Information:
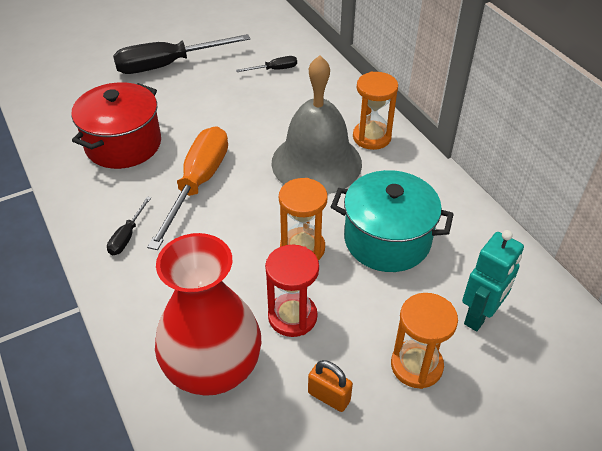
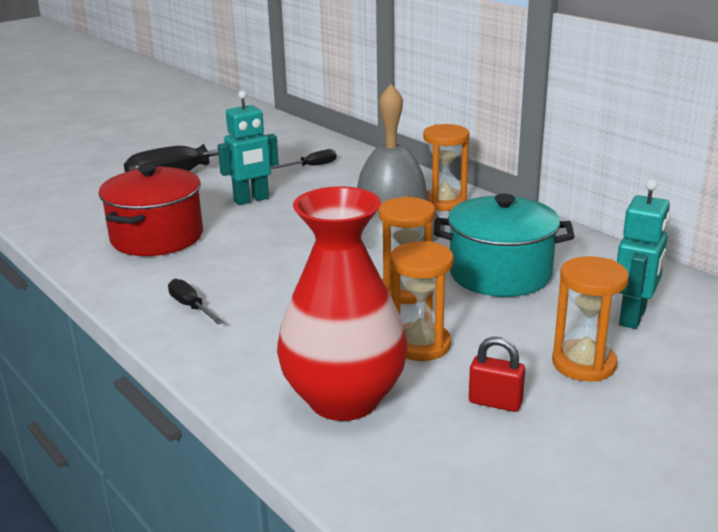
camera: 10 degrees left, 20 degrees down
(127, 236) = (191, 307): black screwdriver -> black screwdriver turned 135 degrees clockwise
(198, 184) = (260, 257): orange screwdriver -> none
(211, 108) = (251, 200): none -> turquoise robot
(292, 316) = (420, 345): red hourglass -> orange hourglass
(329, 396) = (495, 402): orange padlock -> red padlock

What you have to do: Go through the records and report each line that contains "none".

Exercise solution:
(198, 184) = (260, 257): orange screwdriver -> none
(211, 108) = (251, 200): none -> turquoise robot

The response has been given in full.